** Instructions to follow **
A picture-free, exact reproduction of the listing that follows is required.

** Source data **
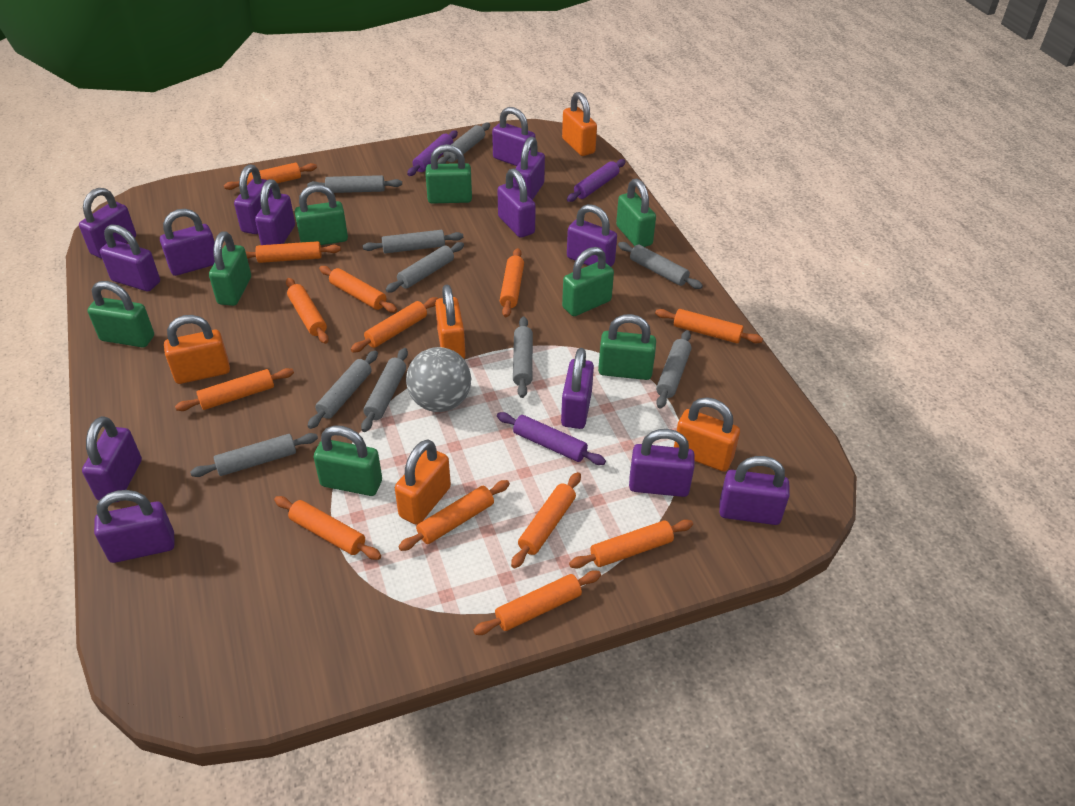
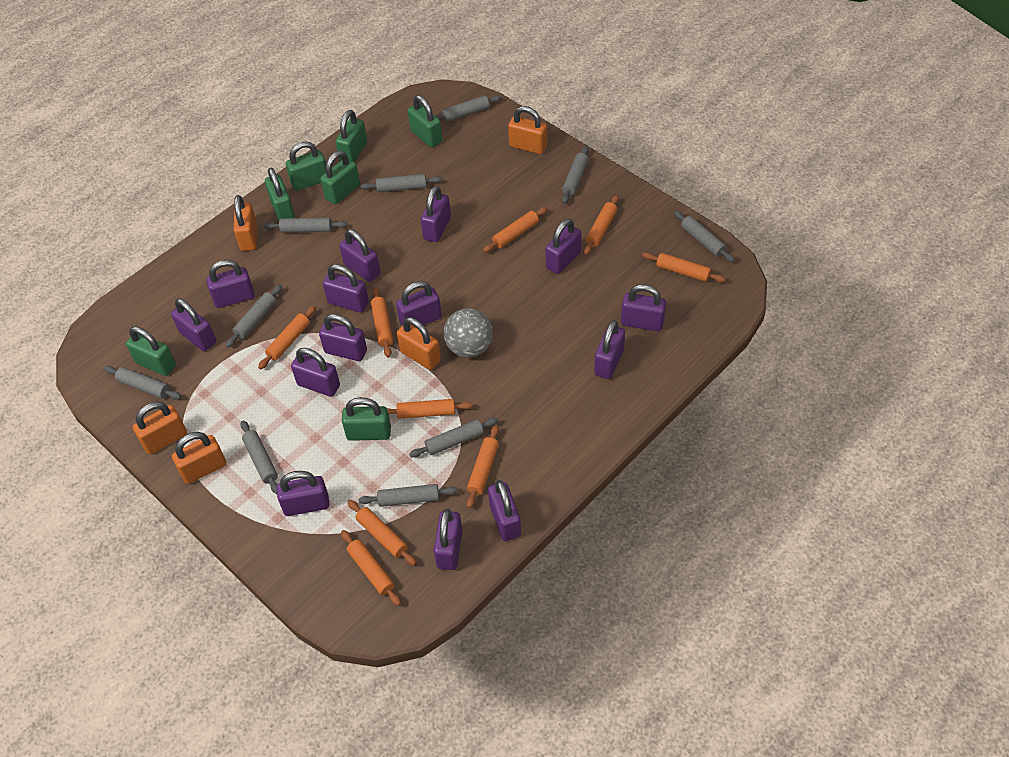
green padlock: 8 -> 7
orange rolling pin: 13 -> 9
purple rolling pin: 3 -> 0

** Reply **
green padlock: 8 -> 7
orange rolling pin: 13 -> 9
purple rolling pin: 3 -> 0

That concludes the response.